* [WHAT YOU HAVE TO DO]: Report each line from the records where the string "none" turns up.

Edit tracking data

════════════════════

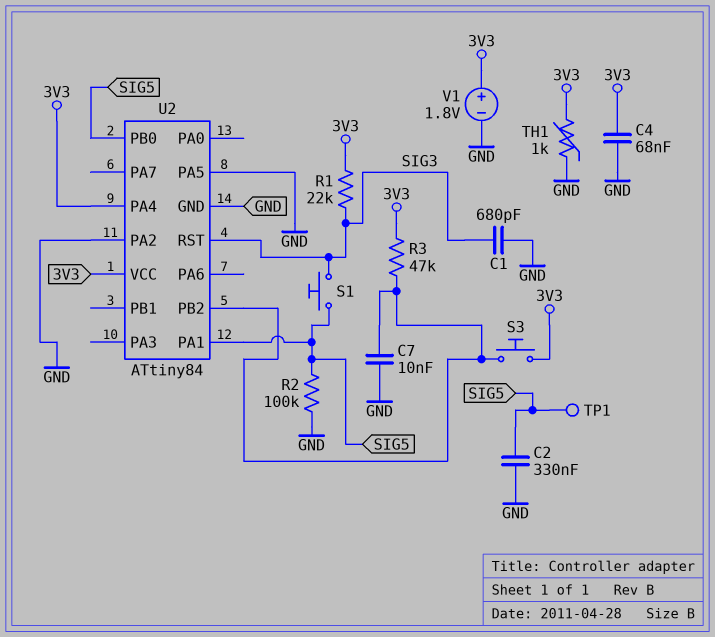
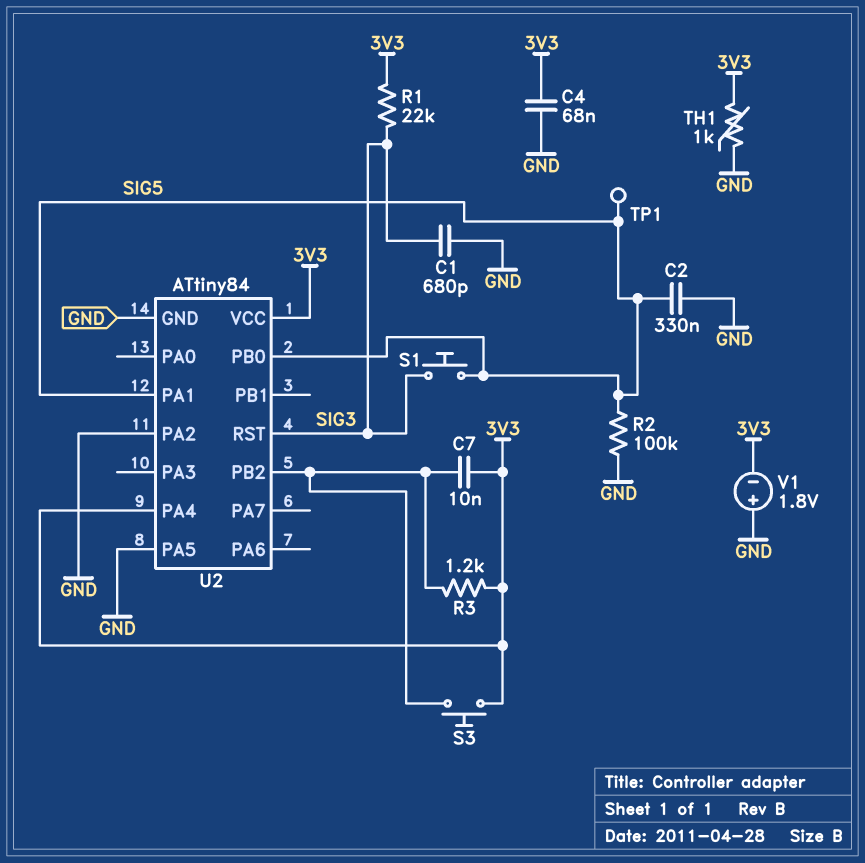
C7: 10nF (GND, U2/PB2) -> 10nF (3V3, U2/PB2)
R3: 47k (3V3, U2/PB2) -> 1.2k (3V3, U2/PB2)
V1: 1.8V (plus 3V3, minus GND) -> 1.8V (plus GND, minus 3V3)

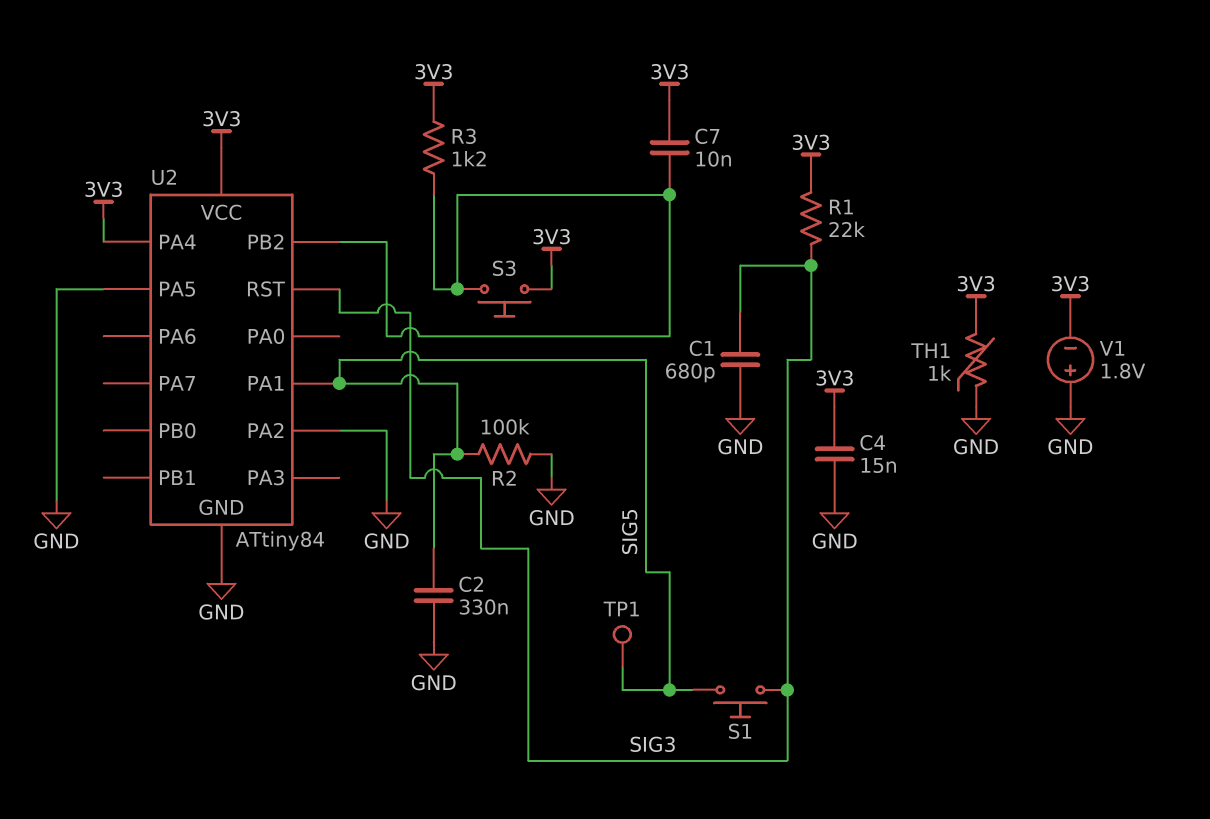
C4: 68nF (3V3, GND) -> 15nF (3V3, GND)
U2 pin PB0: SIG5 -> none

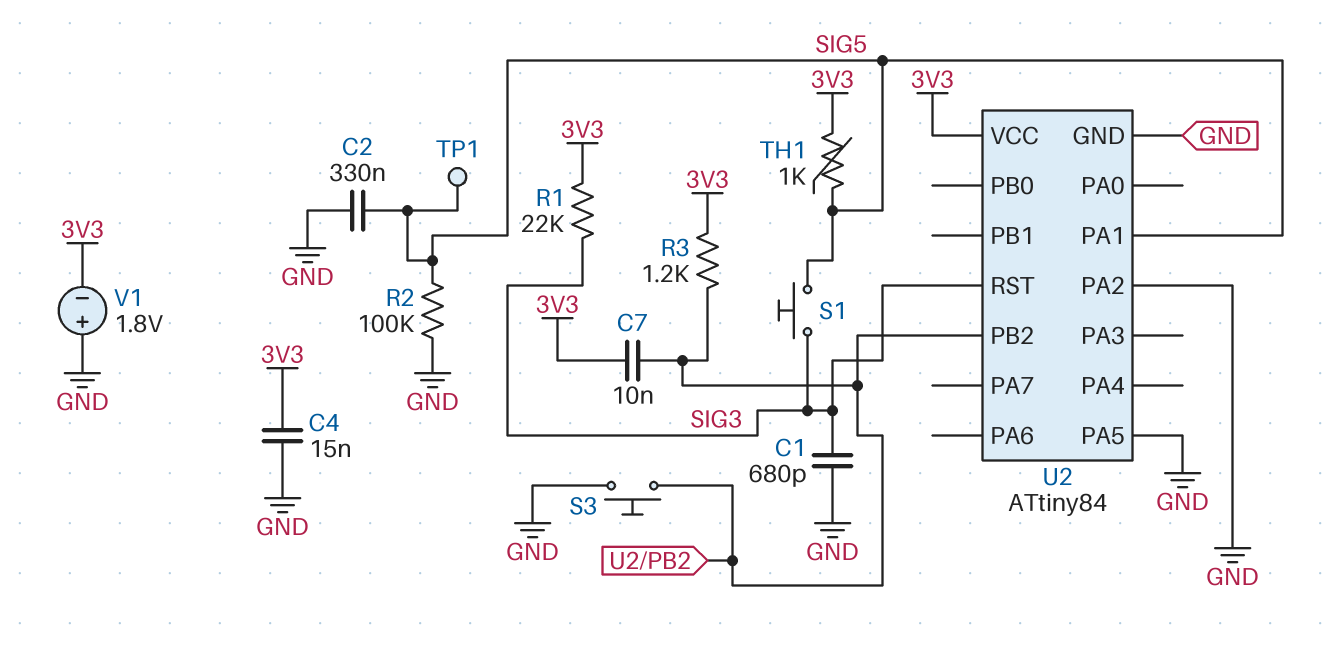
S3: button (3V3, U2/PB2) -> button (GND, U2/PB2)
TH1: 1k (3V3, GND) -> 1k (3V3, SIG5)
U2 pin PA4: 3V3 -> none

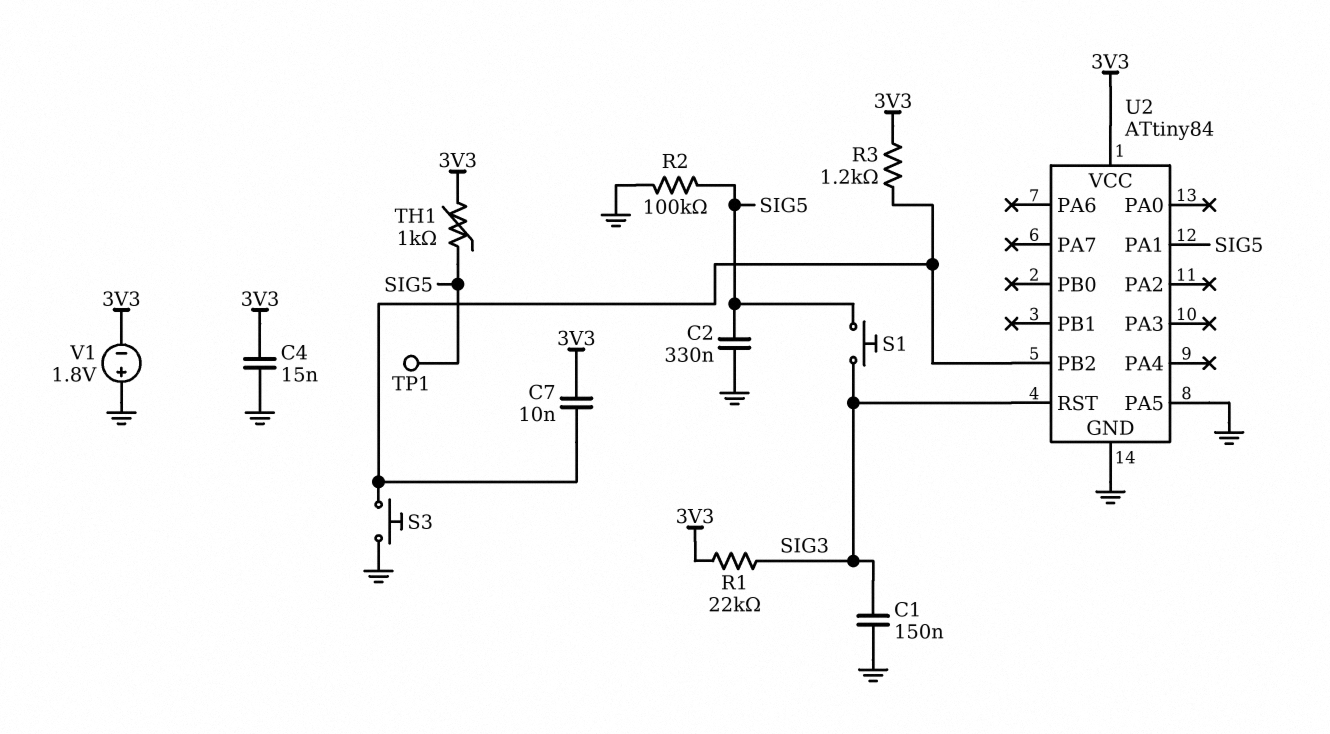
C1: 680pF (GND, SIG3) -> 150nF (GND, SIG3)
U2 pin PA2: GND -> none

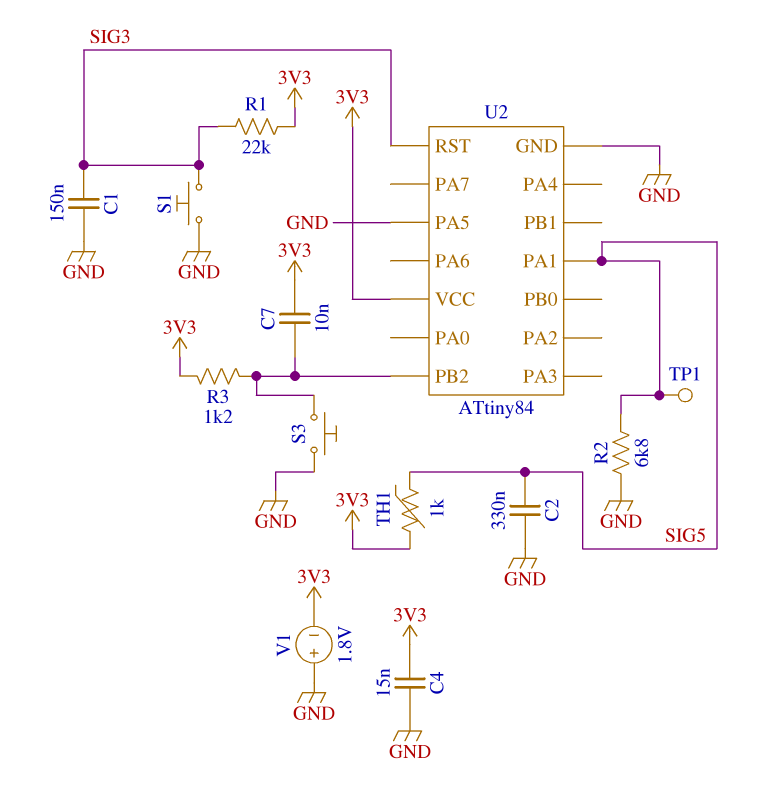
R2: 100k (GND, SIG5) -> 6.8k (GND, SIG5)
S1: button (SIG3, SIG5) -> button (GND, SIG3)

════════════════════

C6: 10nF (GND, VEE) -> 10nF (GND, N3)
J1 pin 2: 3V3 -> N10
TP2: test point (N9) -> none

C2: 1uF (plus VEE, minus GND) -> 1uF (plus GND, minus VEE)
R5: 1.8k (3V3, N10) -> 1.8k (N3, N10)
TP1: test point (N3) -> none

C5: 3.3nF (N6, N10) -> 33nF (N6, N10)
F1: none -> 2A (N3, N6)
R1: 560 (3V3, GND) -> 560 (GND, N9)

════════════════════

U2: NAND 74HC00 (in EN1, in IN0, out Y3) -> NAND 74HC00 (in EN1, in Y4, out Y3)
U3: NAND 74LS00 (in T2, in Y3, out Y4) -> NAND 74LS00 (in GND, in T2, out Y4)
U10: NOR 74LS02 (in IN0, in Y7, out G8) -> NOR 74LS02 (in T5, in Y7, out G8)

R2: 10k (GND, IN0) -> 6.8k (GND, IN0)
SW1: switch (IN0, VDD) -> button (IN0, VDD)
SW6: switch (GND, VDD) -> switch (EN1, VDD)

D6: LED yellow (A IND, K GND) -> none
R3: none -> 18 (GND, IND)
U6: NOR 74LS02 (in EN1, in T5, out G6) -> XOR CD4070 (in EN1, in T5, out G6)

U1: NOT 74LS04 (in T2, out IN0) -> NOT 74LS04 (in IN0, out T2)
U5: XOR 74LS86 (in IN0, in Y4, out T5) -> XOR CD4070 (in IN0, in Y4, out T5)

════════════════════

* [EXERCISE OUTPUT]:
U2 pin PB0: SIG5 -> none
U2 pin PA4: 3V3 -> none
U2 pin PA2: GND -> none
TP2: test point (N9) -> none
TP1: test point (N3) -> none
F1: none -> 2A (N3, N6)
D6: LED yellow (A IND, K GND) -> none
R3: none -> 18 (GND, IND)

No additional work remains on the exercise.